Exercise instructions: Below are the records; give again exactly the line with "black circle: (121, 162) -> (107, 124), moved", the line with "gray star: (105, 275) -> (63, 194), moved", and each line that lies between them, and nothing besides.

Colored geometric primitive data
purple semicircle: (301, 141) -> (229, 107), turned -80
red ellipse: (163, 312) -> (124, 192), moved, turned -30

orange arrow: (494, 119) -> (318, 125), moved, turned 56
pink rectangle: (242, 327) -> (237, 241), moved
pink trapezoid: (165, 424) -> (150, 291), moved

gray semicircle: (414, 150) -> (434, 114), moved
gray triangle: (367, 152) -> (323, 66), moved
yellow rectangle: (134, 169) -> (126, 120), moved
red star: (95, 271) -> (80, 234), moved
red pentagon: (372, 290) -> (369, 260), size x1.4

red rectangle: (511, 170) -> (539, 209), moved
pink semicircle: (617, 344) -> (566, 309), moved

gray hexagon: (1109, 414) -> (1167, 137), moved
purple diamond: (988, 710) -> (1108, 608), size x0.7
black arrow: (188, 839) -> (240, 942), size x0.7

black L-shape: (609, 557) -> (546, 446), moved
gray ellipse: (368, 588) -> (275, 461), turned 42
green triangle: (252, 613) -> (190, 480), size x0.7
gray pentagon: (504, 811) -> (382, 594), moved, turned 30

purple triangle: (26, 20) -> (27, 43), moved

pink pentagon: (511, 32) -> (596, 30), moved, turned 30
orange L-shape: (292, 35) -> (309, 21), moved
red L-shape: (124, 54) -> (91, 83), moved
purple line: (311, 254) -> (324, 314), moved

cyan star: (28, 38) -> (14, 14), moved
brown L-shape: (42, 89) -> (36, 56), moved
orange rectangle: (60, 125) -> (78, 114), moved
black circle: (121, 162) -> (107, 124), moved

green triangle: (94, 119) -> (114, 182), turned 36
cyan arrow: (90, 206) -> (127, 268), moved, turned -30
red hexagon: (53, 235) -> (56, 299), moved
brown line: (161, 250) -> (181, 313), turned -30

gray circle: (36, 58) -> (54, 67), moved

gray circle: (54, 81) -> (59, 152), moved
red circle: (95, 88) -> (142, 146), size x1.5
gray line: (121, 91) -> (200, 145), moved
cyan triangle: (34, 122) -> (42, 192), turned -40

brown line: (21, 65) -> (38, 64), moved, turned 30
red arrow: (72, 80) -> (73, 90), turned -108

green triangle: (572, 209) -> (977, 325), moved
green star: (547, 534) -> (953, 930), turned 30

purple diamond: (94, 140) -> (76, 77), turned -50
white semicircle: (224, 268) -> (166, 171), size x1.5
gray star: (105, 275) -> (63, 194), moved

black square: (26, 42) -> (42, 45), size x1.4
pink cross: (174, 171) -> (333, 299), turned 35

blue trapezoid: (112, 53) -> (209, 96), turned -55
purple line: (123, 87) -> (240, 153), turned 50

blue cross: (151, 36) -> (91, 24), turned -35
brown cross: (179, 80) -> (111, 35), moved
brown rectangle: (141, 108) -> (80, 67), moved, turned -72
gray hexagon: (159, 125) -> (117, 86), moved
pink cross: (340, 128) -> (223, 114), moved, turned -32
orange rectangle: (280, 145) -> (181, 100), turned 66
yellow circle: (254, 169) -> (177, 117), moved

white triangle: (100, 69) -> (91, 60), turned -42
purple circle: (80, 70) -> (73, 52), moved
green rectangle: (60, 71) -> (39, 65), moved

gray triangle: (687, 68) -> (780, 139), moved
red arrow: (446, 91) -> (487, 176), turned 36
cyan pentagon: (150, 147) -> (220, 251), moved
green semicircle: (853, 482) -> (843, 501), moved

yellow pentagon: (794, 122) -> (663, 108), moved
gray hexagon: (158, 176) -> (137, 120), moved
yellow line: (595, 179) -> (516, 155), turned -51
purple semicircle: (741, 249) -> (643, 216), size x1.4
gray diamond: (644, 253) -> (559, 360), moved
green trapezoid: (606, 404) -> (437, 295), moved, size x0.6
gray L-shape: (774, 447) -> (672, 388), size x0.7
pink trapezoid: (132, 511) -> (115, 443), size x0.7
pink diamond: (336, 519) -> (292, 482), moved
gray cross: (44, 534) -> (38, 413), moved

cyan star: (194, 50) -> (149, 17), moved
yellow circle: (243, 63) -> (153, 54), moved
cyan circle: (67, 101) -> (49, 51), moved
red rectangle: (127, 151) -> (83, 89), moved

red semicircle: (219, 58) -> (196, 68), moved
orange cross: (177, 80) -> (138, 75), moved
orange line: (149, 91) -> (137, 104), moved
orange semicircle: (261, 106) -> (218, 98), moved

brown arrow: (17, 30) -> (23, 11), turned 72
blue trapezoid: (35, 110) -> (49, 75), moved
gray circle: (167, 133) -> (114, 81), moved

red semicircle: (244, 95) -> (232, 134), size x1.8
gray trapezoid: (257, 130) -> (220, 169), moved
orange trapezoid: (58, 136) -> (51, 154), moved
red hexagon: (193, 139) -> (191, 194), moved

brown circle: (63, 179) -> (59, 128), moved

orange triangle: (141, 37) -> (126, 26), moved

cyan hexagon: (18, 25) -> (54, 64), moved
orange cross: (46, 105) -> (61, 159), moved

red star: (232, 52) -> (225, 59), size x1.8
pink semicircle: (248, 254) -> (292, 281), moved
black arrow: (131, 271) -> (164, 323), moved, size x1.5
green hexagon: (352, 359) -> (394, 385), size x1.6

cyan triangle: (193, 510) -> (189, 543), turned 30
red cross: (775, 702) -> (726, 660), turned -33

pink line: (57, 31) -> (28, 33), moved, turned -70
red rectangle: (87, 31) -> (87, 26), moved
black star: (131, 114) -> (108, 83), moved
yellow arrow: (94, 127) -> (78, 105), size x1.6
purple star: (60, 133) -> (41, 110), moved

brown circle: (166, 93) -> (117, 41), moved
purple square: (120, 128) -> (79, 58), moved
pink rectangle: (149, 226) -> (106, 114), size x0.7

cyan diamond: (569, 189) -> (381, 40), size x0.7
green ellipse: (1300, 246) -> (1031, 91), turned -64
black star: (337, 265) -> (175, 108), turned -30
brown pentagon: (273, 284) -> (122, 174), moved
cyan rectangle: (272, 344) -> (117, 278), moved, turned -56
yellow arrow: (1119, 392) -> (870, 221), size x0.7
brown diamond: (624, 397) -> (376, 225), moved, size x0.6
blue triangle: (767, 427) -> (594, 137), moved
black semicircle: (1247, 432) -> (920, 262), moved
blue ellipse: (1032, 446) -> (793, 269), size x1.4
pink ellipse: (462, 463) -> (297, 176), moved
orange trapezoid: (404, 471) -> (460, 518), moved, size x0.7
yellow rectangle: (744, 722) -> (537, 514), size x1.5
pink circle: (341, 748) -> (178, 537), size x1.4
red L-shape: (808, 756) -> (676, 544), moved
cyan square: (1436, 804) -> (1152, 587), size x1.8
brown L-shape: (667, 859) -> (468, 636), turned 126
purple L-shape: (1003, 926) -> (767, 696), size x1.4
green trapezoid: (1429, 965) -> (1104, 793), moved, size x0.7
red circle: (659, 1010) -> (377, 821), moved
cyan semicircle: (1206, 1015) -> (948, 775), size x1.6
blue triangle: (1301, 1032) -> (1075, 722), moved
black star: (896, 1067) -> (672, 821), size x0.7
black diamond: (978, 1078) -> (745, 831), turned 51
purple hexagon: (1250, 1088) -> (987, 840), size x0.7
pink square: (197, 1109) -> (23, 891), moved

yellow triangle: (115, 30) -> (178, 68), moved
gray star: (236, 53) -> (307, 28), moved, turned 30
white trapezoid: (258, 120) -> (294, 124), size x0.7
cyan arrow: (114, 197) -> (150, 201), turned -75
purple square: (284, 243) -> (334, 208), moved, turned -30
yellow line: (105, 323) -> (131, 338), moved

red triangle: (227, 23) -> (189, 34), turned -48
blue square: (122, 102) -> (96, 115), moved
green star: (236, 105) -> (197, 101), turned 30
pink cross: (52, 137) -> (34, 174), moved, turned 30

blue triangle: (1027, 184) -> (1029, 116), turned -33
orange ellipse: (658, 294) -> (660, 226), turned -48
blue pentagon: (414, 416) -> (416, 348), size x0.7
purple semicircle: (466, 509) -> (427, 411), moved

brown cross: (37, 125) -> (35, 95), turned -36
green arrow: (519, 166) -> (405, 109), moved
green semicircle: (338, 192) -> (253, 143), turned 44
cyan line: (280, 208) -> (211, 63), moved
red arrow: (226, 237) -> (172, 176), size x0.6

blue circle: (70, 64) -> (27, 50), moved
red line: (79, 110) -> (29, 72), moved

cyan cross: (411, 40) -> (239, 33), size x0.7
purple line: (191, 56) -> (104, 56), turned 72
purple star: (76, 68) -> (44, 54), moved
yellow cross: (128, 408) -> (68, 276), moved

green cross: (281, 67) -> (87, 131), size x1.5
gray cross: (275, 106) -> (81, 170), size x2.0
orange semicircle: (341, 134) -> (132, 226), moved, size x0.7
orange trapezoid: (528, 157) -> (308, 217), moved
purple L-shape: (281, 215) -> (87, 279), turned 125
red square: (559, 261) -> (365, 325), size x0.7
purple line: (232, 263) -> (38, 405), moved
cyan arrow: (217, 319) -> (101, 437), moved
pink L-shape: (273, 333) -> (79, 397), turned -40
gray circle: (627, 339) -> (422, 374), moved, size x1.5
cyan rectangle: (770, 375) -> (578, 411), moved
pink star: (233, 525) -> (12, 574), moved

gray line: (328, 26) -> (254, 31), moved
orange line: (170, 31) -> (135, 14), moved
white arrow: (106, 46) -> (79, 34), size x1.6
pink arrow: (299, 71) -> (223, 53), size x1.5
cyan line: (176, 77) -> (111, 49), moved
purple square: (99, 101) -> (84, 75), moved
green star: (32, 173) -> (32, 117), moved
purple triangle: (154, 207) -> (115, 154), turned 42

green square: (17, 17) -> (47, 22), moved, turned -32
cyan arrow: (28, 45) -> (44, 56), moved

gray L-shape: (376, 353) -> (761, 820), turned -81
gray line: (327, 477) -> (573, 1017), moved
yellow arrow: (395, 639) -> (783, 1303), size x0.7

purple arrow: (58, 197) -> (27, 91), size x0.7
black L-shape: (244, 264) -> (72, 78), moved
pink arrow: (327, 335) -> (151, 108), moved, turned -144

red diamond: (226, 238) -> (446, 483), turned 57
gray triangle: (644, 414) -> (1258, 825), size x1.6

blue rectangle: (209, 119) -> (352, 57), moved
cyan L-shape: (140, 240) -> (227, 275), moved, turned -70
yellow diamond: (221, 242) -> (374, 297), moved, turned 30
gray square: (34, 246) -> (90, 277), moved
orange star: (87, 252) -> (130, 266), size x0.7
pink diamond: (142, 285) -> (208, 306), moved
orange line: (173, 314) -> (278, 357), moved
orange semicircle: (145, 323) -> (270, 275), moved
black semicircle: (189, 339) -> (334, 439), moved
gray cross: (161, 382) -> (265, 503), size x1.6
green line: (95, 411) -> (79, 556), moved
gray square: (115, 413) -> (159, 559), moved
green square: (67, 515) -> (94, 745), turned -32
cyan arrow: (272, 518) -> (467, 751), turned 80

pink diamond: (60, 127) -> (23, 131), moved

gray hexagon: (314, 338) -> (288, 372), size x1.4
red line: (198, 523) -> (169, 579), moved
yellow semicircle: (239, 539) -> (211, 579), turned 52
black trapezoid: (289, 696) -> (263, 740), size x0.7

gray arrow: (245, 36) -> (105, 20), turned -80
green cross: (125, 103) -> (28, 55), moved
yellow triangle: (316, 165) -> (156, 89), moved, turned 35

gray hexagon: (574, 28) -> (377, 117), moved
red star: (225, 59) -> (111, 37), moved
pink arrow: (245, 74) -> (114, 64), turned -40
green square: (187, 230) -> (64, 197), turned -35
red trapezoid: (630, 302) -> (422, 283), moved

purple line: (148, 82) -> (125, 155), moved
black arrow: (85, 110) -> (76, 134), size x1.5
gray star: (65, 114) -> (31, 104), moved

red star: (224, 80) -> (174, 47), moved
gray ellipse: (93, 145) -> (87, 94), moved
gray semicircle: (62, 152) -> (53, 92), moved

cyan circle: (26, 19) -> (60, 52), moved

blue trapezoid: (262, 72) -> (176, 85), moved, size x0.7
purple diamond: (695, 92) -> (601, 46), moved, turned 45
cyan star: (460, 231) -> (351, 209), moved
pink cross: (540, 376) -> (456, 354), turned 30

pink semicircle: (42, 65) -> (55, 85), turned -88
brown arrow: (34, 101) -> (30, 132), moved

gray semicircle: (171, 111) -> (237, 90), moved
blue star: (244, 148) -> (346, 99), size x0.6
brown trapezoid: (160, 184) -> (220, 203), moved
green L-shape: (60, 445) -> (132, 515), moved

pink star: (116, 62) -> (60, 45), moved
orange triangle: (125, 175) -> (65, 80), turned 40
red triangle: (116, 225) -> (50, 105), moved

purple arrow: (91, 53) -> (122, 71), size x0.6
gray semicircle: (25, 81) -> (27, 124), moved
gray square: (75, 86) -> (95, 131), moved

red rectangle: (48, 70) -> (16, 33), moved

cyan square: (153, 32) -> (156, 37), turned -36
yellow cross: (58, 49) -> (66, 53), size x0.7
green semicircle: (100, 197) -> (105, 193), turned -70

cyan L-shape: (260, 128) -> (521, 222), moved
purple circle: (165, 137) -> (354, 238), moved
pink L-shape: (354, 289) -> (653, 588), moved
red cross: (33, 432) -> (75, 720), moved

Output for this exercise:
black circle: (121, 162) -> (107, 124), moved

green triangle: (94, 119) -> (114, 182), turned 36
cyan arrow: (90, 206) -> (127, 268), moved, turned -30
red hexagon: (53, 235) -> (56, 299), moved
brown line: (161, 250) -> (181, 313), turned -30

gray circle: (36, 58) -> (54, 67), moved

gray circle: (54, 81) -> (59, 152), moved
red circle: (95, 88) -> (142, 146), size x1.5
gray line: (121, 91) -> (200, 145), moved
cyan triangle: (34, 122) -> (42, 192), turned -40

brown line: (21, 65) -> (38, 64), moved, turned 30
red arrow: (72, 80) -> (73, 90), turned -108

green triangle: (572, 209) -> (977, 325), moved
green star: (547, 534) -> (953, 930), turned 30

purple diamond: (94, 140) -> (76, 77), turned -50
white semicircle: (224, 268) -> (166, 171), size x1.5
gray star: (105, 275) -> (63, 194), moved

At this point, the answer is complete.